● **Work to do**:
Pick out each line of the records that contains the string "kern", and copy those lines.

● **Input records**:
((

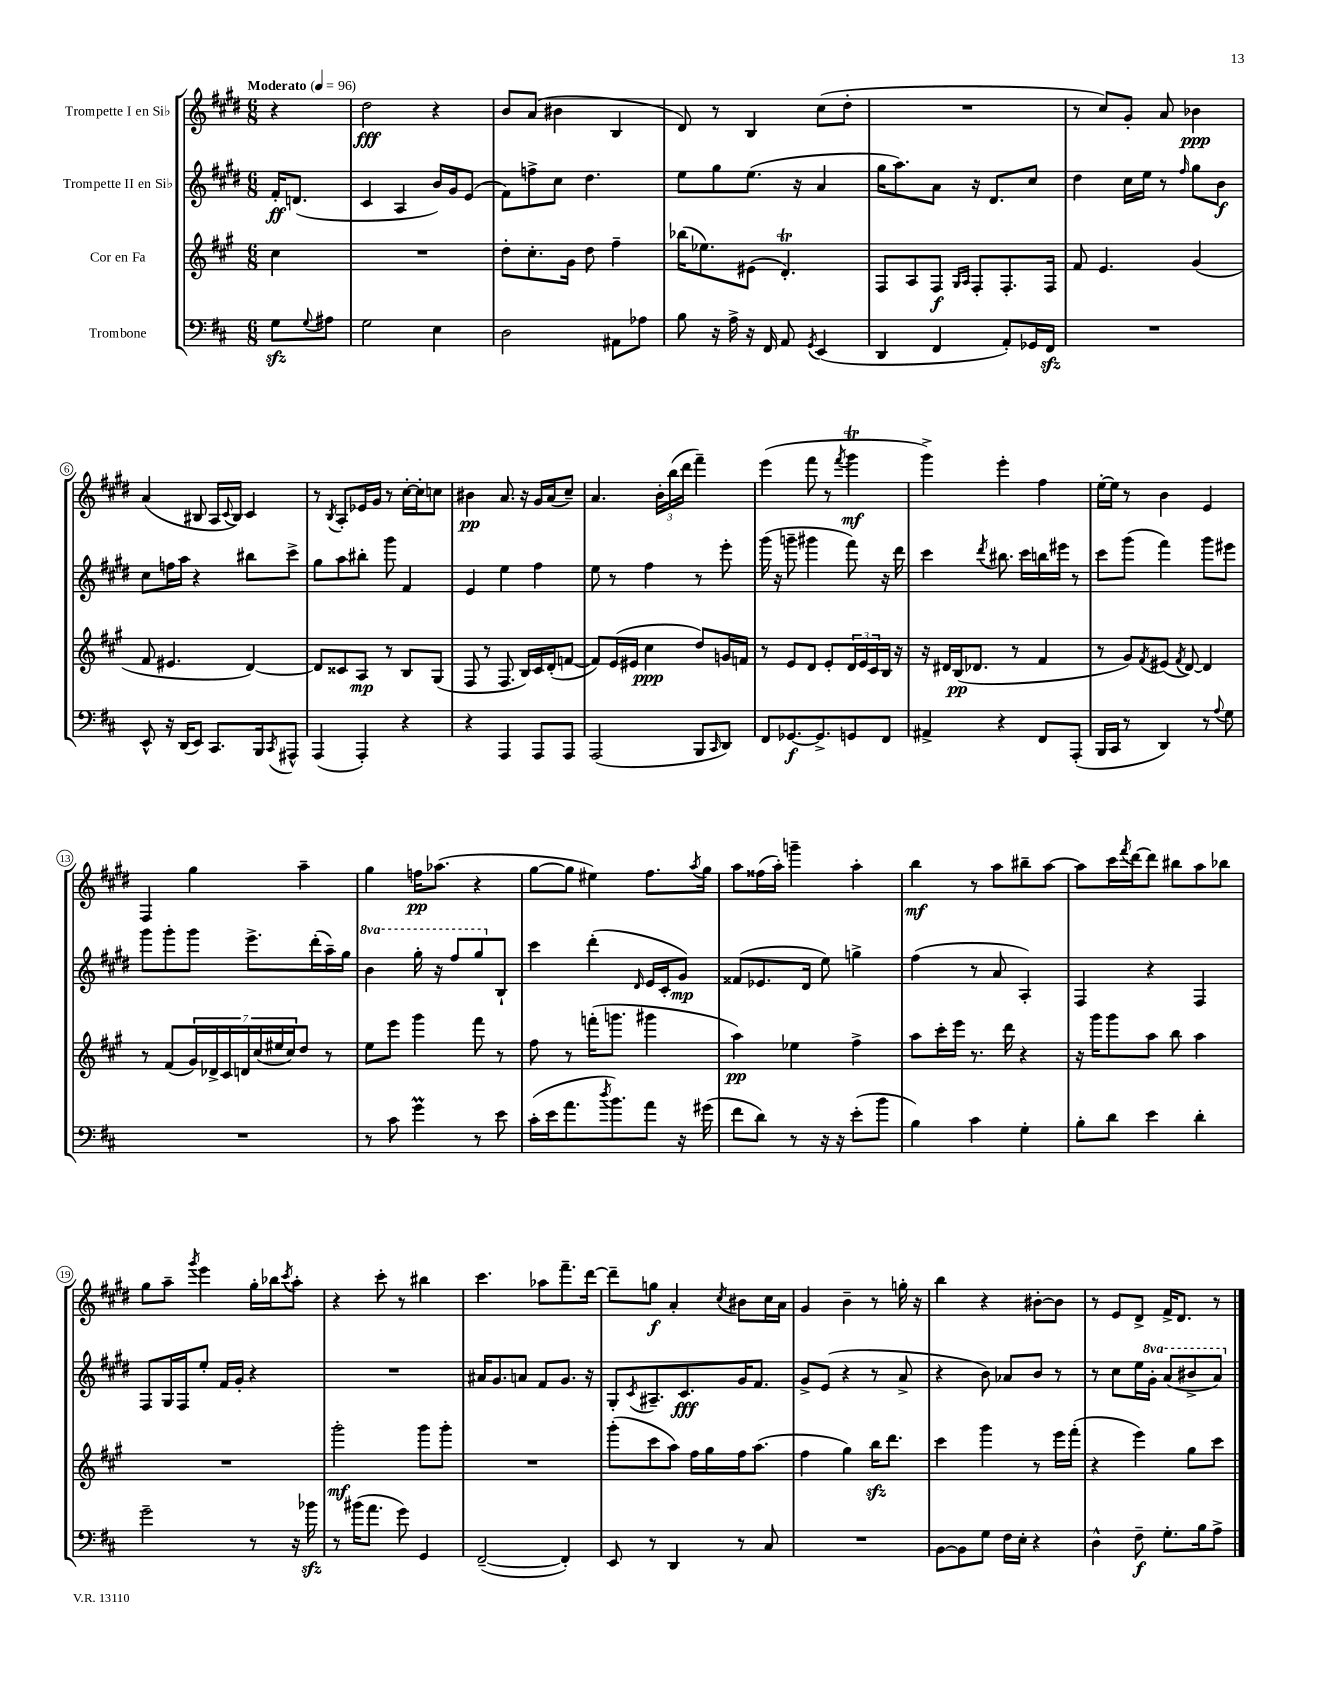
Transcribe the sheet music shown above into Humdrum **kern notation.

**kern	**kern	**kern	**kern
*staff4	*staff3	*staff2	*staff1
*clefF4	*clefG2	*clefG2	*clefG2
*k[f#c#]	*k[f#c#g#]	*k[f#c#g#d#]	*k[f#c#g#d#]
*M6/8	*M6/8	*M6/8	*M6/8
*MM96	*MM96	*MM96	*MM96
8G	4cc#	16f#'	4r
.	.	(8.d	.
8qqG	.	.	.
8A#	.	.	.
=	=	=	=
2G	2.r	4c#	2dd#
.	.	4A	.
4E	.	16b)	4r
.	.	16g#	.
.	.	(8e	.
=	=	=	=
2D	8dd'	8f#)	8b
.	8.cc#'	8ff^	(8a
.	.	8cc#	4b#
.	16g#	.	.
.	8dd	4.dd#	.
8AA#	4ff#~	.	4B
8A-	.	.	.
=	=	=	=
8B	(16bb-	8ee	8d#)
.	8.ee-)	.	.
16r	.	8gg#	8r
16A^	.	.	.
16r	(8e#	(8.ee	4B
16FF#	.	.	.
8AA	4.d')	.	.
.	.	16r	.
8qGG	.	.	.
(4EE	.	4a	(8cc#
.	.	.	8dd#'
=	=	=	=
4DD	8F#	16gg#	2.r
.	.	8.aa)	.
.	8A	.	.
4FF#	8F#	8a	.
.	16qqG#	.	.
.	16qqA	.	.
.	8F#'	16r	.
.	.	8.d#	.
8AA')	8.F#'	.	.
16GG-	.	8cc#	.
16FF#	16F#	.	.
=	=	=	=
2.r	8f#	4dd#	8r
.	4.e	.	8cc#)
.	.	16cc#	8g#'
.	.	16ee	.
.	.	8r	8a
.	.	16qqff#	.
.	(4g#	8gg#	4b-
.	.	8b	.
=	=	=	=
8EE^^	8f#	8cc#	(4a
16r	4.e#	16ff	.
(16DD	.	16aa	.
8EE)	.	4r	8B#
8.CC#	.	.	16A
.	.	.	8qqc#
.	.	.	16B#)
.	[4d)	8bb#	4c#
16BBB	.	.	.
8qCC#	.	.	.
8AAA#^^	.	8ccc#^	.
=	=	=	=
(4AAA	8d]	8gg#	8r
.	.	.	8qB
.	8c##	8aa	8A'
4AAA')	8A	8bb#'	16e-
.	.	.	16g#
.	8r	8ggg#	8r
4r	8B	4f#	[16cc#'
.	.	.	16cc#']
.	(8G#	.	8cc
=	=	=	=
4r	8F#	4e	4b#
.	8r	.	.
4AAA	8.F#	4ee	8.a
.	16B)	.	16r
8AAA	16c#	4ff#	16g#
.	(16d'	.	(16a
8AAA	[8f	.	8cc#~)
=	=	=	=
(2AAA	8f])	8ee	4.a
.	(16e	8r	.
.	16e#	.	.
.	4cc#	4ff#	.
.	.	.	24b'
.	.	.	(24bb
.	.	.	24ddd#
8BBB	8dd)	8r	4fff#~)
16qqCC#	.	.	.
8DD)	16g	8eee'	.
.	16f	.	.
=	=	=	=
8FF#	8r	(16ggg#	(4eee
.	.	16r	.
[8.GG-	8e	8ggg~	.
.	8d	4ggg#	8fff#
8.GG-^]	.	.	.
.	8e'	.	8r
.	.	.	8qfff#
8GG	24d	8fff#)	4ggg#
.	24e	.	.
.	24c#	.	.
8FF#	16B	16r	.
.	16r	16ddd#	.
=	=	=	=
4AA#^	16r	4ccc#	4ggg#^)
.	16d#	.	.
.	(16B	.	.
.	8.d-	.	.
.	.	8qddd#	.
4r	.	8.bb#	4eee'
.	8r	.	.
.	.	16ccc#	.
8FF#	4f#	16bb	4ff#
.	.	16eee#	.
(8AAA'	.	8r	.
=	=	=	=
16BBB	8r	8ccc#	[16ee'
16CC#	.	.	16ee]
8r	8g#)	(8ggg#	8r
.	8qf#	.	.
4DD)	(8e#	4fff#)	4b
.	8qf#	.	.
.	[8d)	.	.
8r	4d]	8ggg#	4e
8qqA	.	.	.
8G	.	8eee#	.
=	=	=	=
2.r	8r	8ggg#	4F#
.	(8f#	8ggg#'	.
.	28g#)	8ggg#	4gg#
.	28d-^	.	.
.	28c#	.	.
.	28d	.	.
.	.	8.eee^	.
.	(28cc#	.	.
.	28ee#	.	.
.	28cc#)	.	.
.	8dd	.	4aa~
.	.	(16ddd#'	.
.	8r	16aa~)	.
.	.	16gg#	.
=	=	=	=
8r	8ee	4bb	4gg#
8c#	8eee	.	.
4g	4ggg#	16ggg#'	16ff
.	.	16r	(8.aa-
.	.	8fff#	.
8r	8fff#	8ggg#	4r
8e	8r	8B`	.
=	=	=	=
(16c#'	8ff#	4ccc#	[8gg#
16e	.	.	.
8.a	8r	.	8gg#]
.	(16fff'	(4ddd#'	4ee#)
8qdd	.	.	.
8.b)	8.ggg	.	.
.	.	16qqd#	.
8a	4ggg#	16e	8.ff#
.	.	16c#'	.
16r	.	8g#)	.
.	.	.	8qaa
(16g#	.	.	16gg#
=	=	=	=
8f#	4aa)	(8f##	8aa
8d)	.	8.e-	(16ff##
.	.	.	16aa')
8r	4ee-	.	4ggg~
.	.	16d#	.
16r	.	8ee)	.
16r	.	.	.
(8e'	4ff#^	4gg^	4aa'
8b	.	.	.
=	=	=	=
4B)	8aa	(4ff#	4bb
.	16ccc#'	.	.
.	16eee	.	.
4c#	8.r	8r	8r
.	.	8a	8aa
.	16ddd	.	.
4G'	4r	4A')	8bb#~
.	.	.	[8aa
=	=	=	=
8B'	16r	4F#	8aa]
.	16ggg#	.	.
8d	8ggg#	.	16ccc#
.	.	.	8qfff#
.	.	.	[16ddd#
4e	8aa	4r	8ddd#]
.	8bb	.	8bb#
4d'	4aa	4F#	8aa
.	.	.	8bb-
=	=	=	=
2g~	2.r	8F#	8gg#
.	.	16G#	8aa~
.	.	16F#	.
.	.	.	8qggg#
.	.	8ee'	4eee
.	.	16f#	.
.	.	16g#'	.
8r	.	4r	16gg#'
.	.	.	16bb-
.	.	.	8qccc#
16r	.	.	8aa'
16b-	.	.	.
=	=	=	=
8r	2ggg#'	2.r	4r
(16b#	.	.	.
8.a	.	.	.
.	.	.	8ccc#'
8g)	.	.	8r
4GG	8ggg#	.	4bb#
.	8ggg#'	.	.
=	=	=	=
([2FF#~	2.r	16a#	4.ccc#
.	.	8.g#	.
.	.	8a	.
.	.	8f#	8aa-
4FF#'])	.	8.g#	8.fff#~
.	.	16r	[16ddd#
=	=	=	=
8EE	(8ggg#'	8G#'	8ddd#~]
.	.	8qc#	.
8r	8ccc#	8.A#~	8gg
4DD	8aa)	.	4a'
.	.	8.c#	.
.	16ff#	.	.
.	16gg#	.	.
.	.	.	8qcc#
8r	16ff#	16g#	8b#
.	(8.aa	8.f#	.
8C#	.	.	16cc#
.	.	.	16a
=	=	=	=
2.r	4ff#	8g#^	4g#
.	.	(8e	.
.	4gg#)	4r	4b~
.	16bb	8r	8r
.	8.ddd	.	.
.	.	8a^	16gg'
.	.	.	16r
=	=	=	=
[8BB	4ccc#	4r	4bb
8BB]	.	.	.
8G	4ggg#	8b)	4r
16F#	.	8a-	.
16E'	.	.	.
4r	8r	8b	[8b#'
.	16eee	8r	8b#]
.	(16fff#'	.	.
=	=	=	=
4D^^	4r	8r	8r
.	.	8cc#	8e
8F#~	4eee)	16ee	8d#^
.	.	16gg#'	.
8.G'	.	(8aa	16f#^
.	.	.	8.d#
.	8gg#	8bb#^	.
16B	.	.	.
8A^	8ccc#	8aa)	8r
==	==	==	==
*-	*-	*-	*-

))

● **Response**:
Transcribe the sheet music shown above into Humdrum **kern notation.
**kern	**kern	**kern	**kern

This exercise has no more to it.